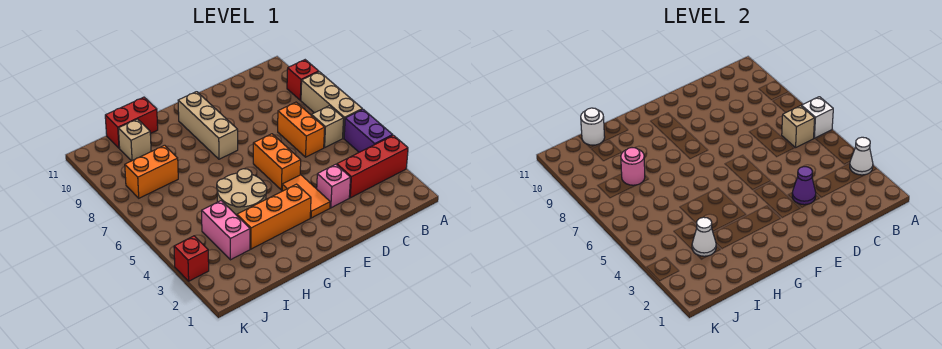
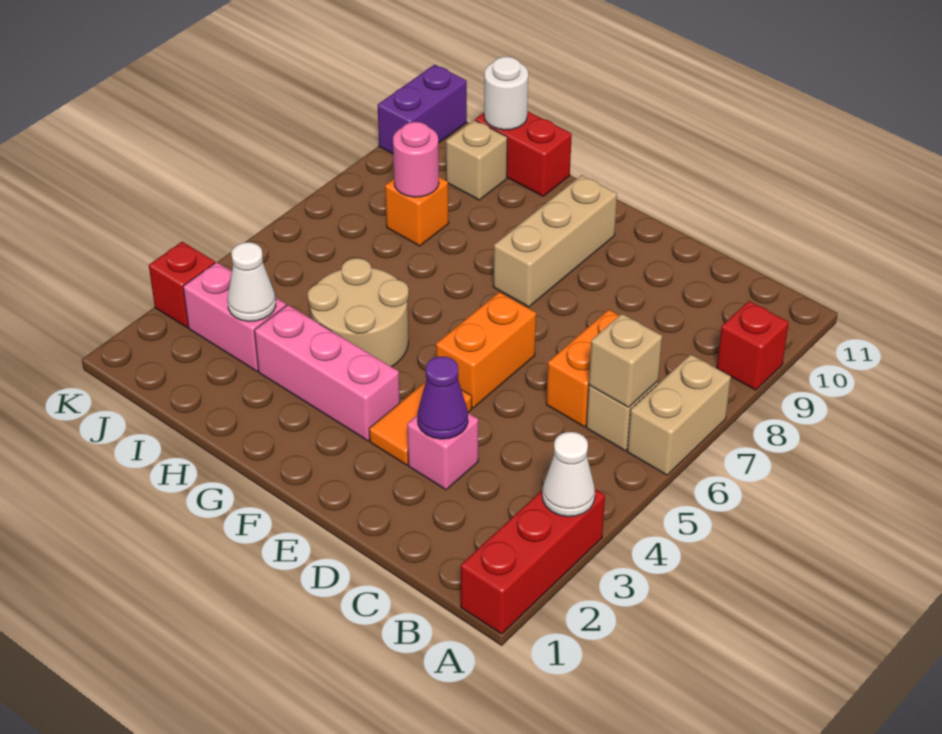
red 1x3 brick [337,135,408,198] -> red 1x3 brick turned to [461,489,605,634]
purple 1x2 brick [344,109,393,152] -> purple 1x2 brick moved to [378,65,467,154]
tan 1x3 brick [301,72,362,138] -> tan 1x2 brick [627,354,731,475]
white 1x1 brick [801,97,833,138] -> none
orange 1x3 brick [237,184,311,249] -> pink 1x3 brick [254,305,400,441]
pink 1x2 brick [202,201,250,260] -> pink 1x2 brick turned to [183,262,286,371]
orange 1x2 brick [125,145,178,198] -> orange 1x1 brick [385,177,449,246]

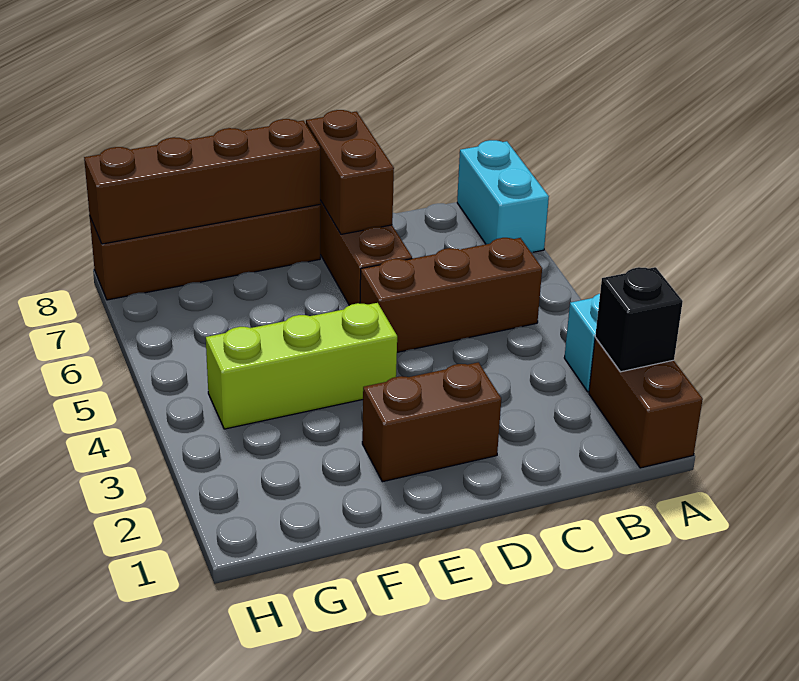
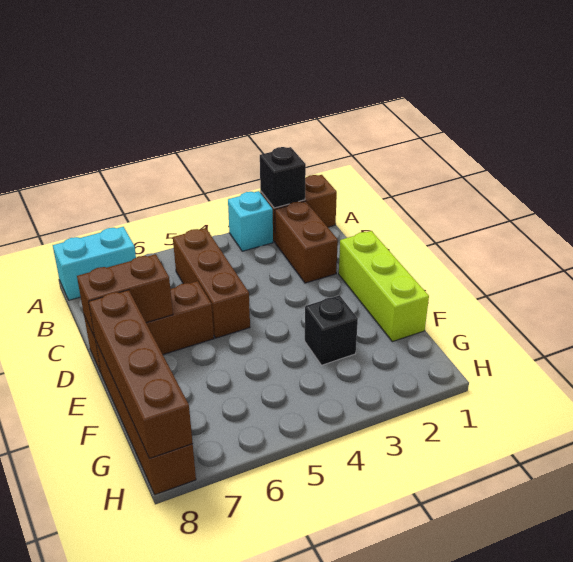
brown 1x2 brick [362,362,501,482] -> brown 1x2 brick moved to [275,201,338,283]
lime 1x3 brick [206,303,397,429] -> lime 1x3 brick moved to [339,231,429,342]
none -> black 1x1 brick [305,295,358,365]

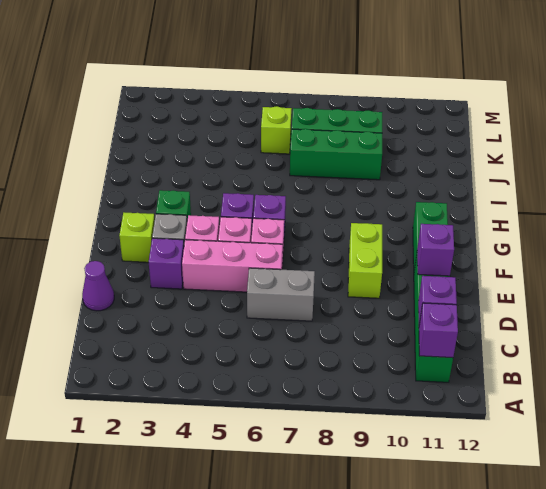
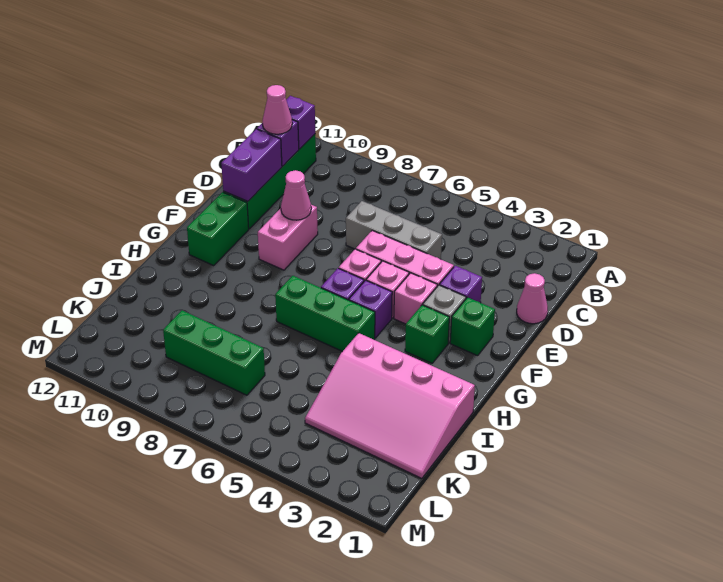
none -> pink 1x1 cone [263,85,292,134]
purple 1x1 cone [82,261,114,311] -> pink 1x1 cone [517,273,548,324]
grey 1x2 brick [247,268,315,321] -> grey 1x3 brick [346,201,442,259]
lime 1x2 brick [348,223,382,298] -> pink 1x2 brick [258,205,318,270]
none -> pink 1x1 cone [281,170,311,220]
purple 1x1 brick [417,224,454,276] -> purple 1x2 brick [221,129,282,201]
lime 1x1 brick [119,213,155,262] -> green 1x1 brick [450,297,495,356]
none -> pink 3x4 slope [305,333,475,478]
green 1x3 brick [290,129,382,180] -> green 1x3 brick moved to [275,276,375,351]
lime 1x1 brick [261,106,292,154] -> none

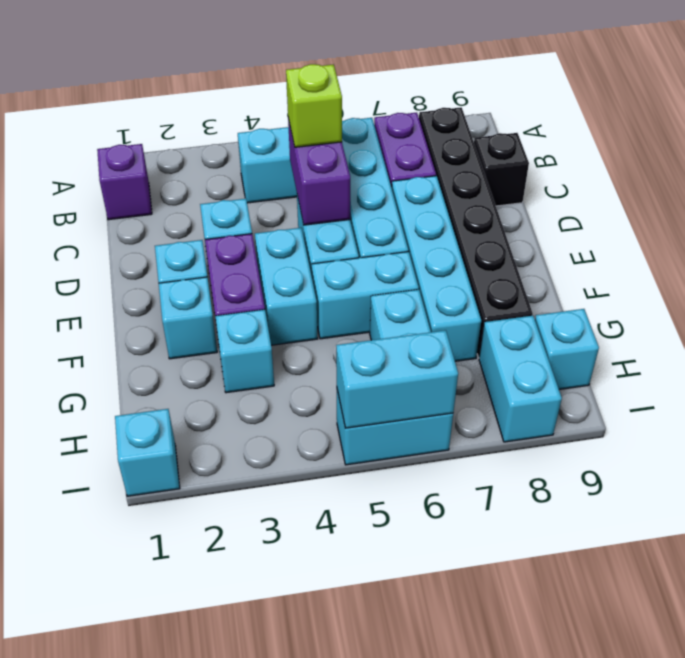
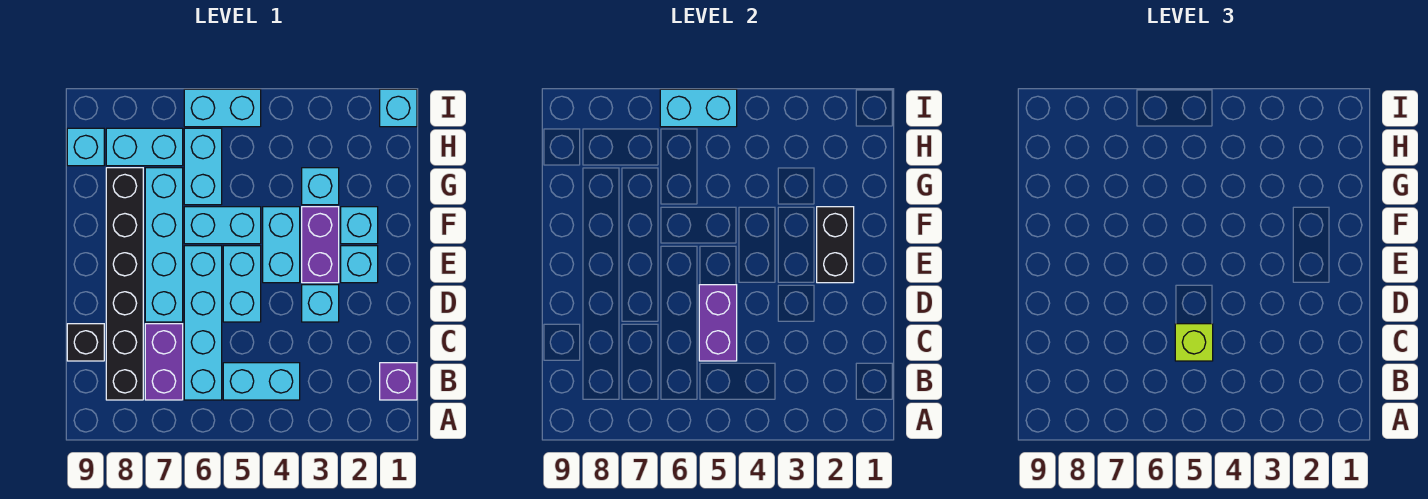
none -> black 1x2 brick [817,207,854,283]
cyan 1x2 brick [479,316,562,442] -> cyan 1x2 brick turned to [106,128,183,166]

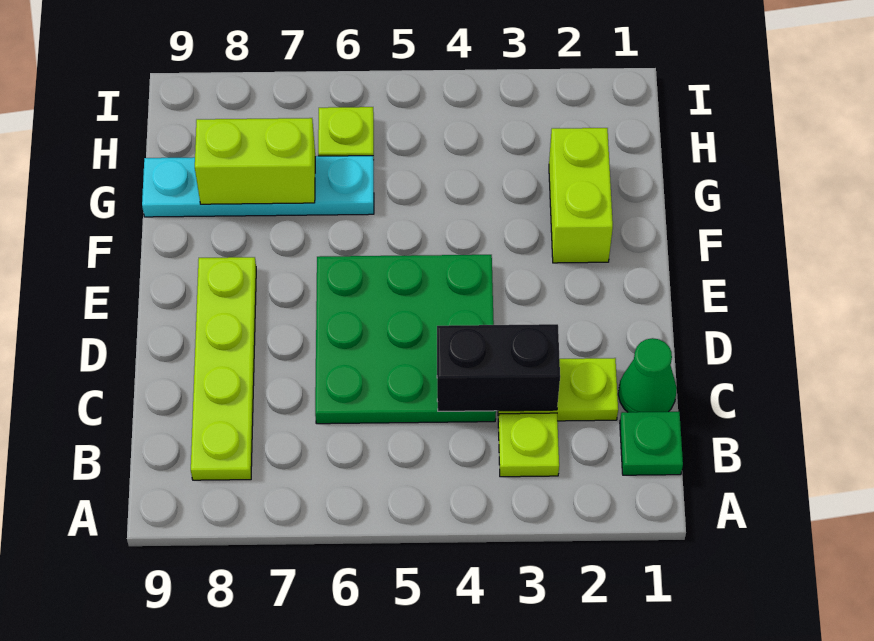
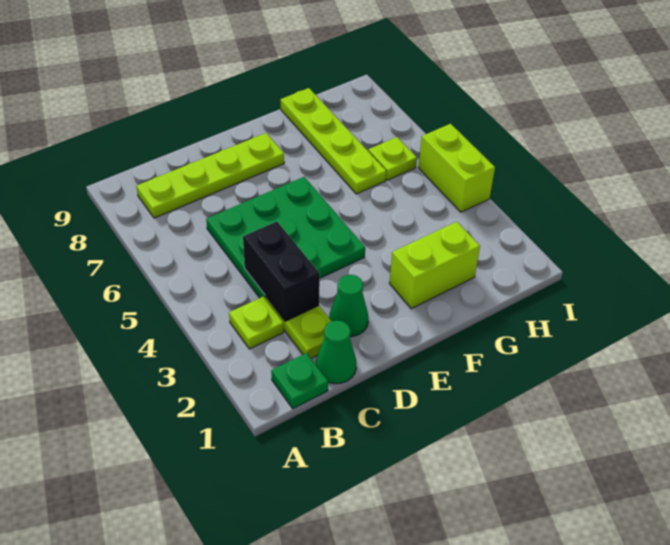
none -> green 1x1 cone [329,275,368,337]
cyan 1x4 plate [142,156,374,217] -> lime 1x4 plate [280,88,386,194]
lime 1x2 brick [195,118,315,204] -> lime 1x2 brick moved to [418,124,495,212]

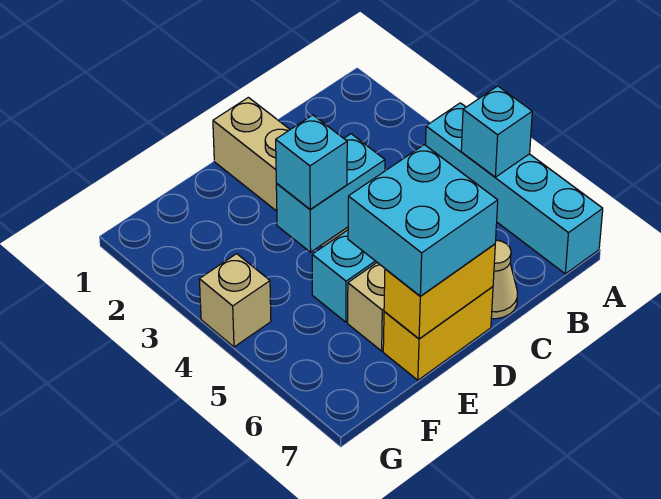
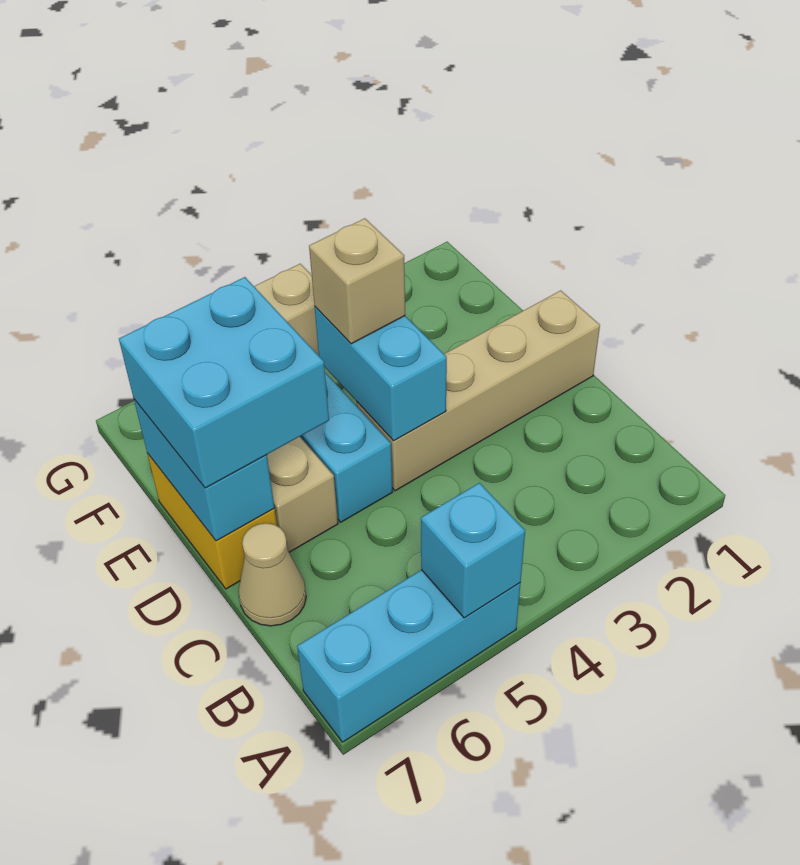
cyan 1x4 brick [426,103,603,274] -> cyan 1x3 brick [297,570,520,742]
yellow 1x2 brick [384,244,495,339] -> cyan 1x2 brick [134,399,274,541]
cyan 1x1 brick [276,115,347,209] -> tan 1x1 brick [309,218,405,344]

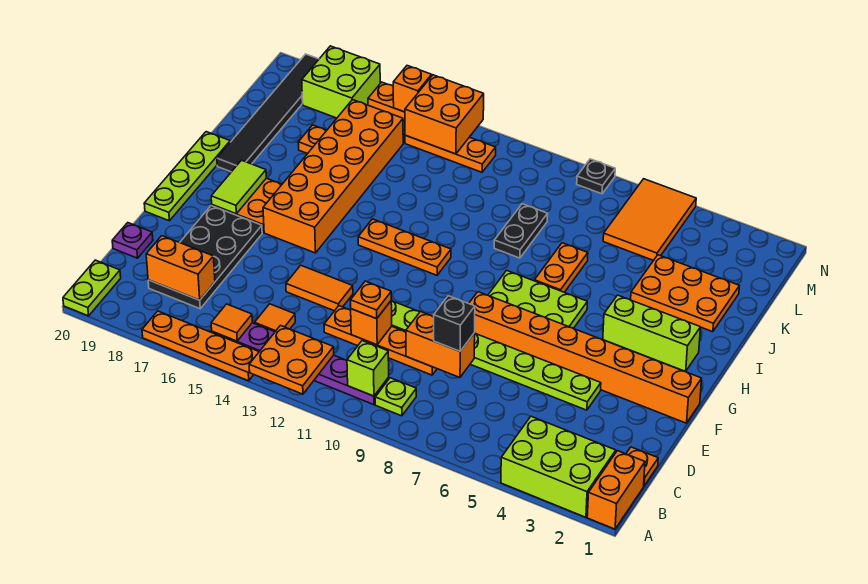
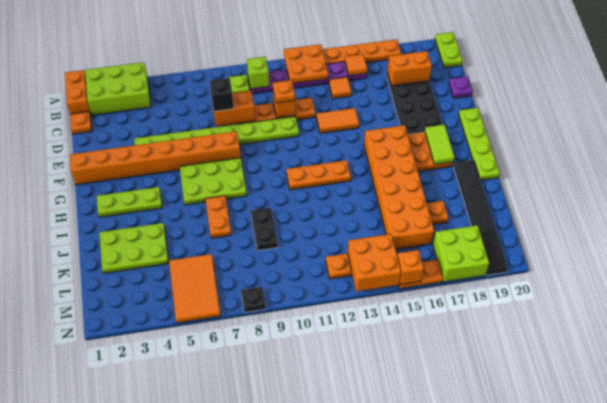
lime 1x3 brick [603,295,701,372] -> lime 1x3 plate [97,187,162,217]
orange 2x3 plate [631,255,739,332] -> lime 2x3 plate [99,223,169,273]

WORK TO BE COMPLETED
Search the data above for the string "plate" and return every line that has it.

SOLUTION BELOW
cyan 1x4 plate [142,156,374,217] -> lime 1x4 plate [280,88,386,194]
lime 1x3 brick [603,295,701,372] -> lime 1x3 plate [97,187,162,217]
orange 2x3 plate [631,255,739,332] -> lime 2x3 plate [99,223,169,273]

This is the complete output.